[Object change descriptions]
..............................
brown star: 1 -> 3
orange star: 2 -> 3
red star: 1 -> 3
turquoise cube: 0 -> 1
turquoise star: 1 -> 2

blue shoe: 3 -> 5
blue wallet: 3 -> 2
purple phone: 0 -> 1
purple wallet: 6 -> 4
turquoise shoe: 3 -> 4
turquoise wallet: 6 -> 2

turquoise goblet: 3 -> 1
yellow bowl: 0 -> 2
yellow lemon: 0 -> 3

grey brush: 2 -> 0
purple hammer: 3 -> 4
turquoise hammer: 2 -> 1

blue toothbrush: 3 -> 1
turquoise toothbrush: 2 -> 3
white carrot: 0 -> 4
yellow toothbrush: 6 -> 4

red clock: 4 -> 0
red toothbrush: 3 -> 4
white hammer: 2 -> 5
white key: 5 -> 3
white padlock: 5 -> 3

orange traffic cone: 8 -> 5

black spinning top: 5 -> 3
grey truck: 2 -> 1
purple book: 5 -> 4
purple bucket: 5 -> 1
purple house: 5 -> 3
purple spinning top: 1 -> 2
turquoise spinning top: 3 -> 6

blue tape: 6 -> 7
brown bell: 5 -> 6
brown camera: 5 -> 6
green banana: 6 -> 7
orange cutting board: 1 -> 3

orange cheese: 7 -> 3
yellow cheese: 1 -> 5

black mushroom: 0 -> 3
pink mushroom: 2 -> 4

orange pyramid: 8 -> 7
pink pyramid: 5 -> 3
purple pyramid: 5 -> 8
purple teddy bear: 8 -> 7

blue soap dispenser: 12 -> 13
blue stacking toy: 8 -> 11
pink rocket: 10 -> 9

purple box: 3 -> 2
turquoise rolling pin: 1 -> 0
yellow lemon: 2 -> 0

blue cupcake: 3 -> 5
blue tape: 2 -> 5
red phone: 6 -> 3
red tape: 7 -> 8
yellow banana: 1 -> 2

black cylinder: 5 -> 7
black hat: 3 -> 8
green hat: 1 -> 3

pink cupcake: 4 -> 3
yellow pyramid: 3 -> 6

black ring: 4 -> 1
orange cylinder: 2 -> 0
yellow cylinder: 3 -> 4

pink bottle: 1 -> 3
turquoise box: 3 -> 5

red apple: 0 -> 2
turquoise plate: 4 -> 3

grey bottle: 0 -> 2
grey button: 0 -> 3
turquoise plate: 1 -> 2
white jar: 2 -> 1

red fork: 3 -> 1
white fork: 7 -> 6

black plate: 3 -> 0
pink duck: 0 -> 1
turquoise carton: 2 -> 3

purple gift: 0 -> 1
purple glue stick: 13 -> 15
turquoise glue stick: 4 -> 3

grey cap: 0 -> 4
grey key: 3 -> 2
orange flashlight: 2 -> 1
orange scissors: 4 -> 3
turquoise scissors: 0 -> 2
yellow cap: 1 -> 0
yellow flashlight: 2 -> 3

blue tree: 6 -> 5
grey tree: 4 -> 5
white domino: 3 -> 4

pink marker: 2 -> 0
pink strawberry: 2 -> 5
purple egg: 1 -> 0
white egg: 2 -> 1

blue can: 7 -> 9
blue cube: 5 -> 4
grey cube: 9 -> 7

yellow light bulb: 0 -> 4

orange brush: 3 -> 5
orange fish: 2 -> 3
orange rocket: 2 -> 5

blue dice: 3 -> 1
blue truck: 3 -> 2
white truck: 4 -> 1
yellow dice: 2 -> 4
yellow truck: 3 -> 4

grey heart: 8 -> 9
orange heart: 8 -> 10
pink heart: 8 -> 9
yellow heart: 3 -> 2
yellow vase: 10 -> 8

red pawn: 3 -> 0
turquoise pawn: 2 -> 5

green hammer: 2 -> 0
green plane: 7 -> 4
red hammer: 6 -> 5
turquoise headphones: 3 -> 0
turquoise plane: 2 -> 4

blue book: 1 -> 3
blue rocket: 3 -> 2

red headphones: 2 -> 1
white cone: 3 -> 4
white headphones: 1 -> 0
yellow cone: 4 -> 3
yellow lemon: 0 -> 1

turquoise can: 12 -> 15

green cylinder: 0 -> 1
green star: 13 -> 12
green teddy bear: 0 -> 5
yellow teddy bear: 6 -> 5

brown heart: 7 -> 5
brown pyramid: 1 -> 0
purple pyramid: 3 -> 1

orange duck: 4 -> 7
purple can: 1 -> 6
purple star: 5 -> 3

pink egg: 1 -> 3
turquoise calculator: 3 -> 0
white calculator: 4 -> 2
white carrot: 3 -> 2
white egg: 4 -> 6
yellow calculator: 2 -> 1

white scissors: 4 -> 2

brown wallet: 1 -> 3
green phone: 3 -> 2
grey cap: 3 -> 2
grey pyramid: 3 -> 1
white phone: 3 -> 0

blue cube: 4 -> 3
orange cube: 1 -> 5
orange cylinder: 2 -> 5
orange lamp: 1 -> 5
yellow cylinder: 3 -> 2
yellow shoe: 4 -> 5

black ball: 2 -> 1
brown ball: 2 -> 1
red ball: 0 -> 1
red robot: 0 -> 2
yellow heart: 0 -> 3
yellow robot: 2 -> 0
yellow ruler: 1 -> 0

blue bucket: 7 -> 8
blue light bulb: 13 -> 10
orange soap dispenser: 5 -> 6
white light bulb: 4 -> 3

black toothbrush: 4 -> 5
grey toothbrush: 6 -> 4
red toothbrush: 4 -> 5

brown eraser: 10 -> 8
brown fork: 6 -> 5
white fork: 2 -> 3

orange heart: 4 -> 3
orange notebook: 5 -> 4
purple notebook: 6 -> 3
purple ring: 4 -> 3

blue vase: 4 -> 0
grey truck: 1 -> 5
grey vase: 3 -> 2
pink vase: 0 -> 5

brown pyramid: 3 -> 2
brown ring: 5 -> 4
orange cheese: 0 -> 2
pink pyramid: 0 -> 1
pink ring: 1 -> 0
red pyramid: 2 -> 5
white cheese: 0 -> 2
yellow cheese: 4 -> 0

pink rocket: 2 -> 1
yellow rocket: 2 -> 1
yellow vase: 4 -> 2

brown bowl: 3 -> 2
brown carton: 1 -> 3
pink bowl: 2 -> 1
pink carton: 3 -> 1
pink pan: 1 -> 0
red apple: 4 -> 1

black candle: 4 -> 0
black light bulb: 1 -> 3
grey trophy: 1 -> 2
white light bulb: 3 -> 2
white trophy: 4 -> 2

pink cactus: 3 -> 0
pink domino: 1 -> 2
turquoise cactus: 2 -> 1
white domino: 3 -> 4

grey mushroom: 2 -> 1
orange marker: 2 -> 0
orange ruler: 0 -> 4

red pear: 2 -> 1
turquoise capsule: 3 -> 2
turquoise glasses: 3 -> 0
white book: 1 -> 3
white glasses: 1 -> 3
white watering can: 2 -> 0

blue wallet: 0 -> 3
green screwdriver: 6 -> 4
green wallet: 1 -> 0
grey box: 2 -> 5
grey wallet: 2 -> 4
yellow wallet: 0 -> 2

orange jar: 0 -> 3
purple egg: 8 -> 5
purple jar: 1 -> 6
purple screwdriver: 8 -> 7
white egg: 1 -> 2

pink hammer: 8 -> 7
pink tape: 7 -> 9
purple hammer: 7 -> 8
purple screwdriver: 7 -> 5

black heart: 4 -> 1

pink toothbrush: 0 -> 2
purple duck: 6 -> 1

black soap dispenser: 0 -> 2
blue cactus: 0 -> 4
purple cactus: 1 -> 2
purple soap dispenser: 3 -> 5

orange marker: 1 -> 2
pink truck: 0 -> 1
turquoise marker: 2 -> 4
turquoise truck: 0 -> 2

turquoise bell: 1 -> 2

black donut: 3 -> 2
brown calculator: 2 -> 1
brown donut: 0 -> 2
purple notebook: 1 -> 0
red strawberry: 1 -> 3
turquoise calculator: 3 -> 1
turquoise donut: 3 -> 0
..............................
**About this exercise**
In the entries above, the lines from the one bearing "blue can: 7 -> 9" up to and including the one bearing "yellow cone: 4 -> 3" should be transcribed exactly; no other line is wanted.

**Completed task**
blue can: 7 -> 9
blue cube: 5 -> 4
grey cube: 9 -> 7

yellow light bulb: 0 -> 4

orange brush: 3 -> 5
orange fish: 2 -> 3
orange rocket: 2 -> 5

blue dice: 3 -> 1
blue truck: 3 -> 2
white truck: 4 -> 1
yellow dice: 2 -> 4
yellow truck: 3 -> 4

grey heart: 8 -> 9
orange heart: 8 -> 10
pink heart: 8 -> 9
yellow heart: 3 -> 2
yellow vase: 10 -> 8

red pawn: 3 -> 0
turquoise pawn: 2 -> 5

green hammer: 2 -> 0
green plane: 7 -> 4
red hammer: 6 -> 5
turquoise headphones: 3 -> 0
turquoise plane: 2 -> 4

blue book: 1 -> 3
blue rocket: 3 -> 2

red headphones: 2 -> 1
white cone: 3 -> 4
white headphones: 1 -> 0
yellow cone: 4 -> 3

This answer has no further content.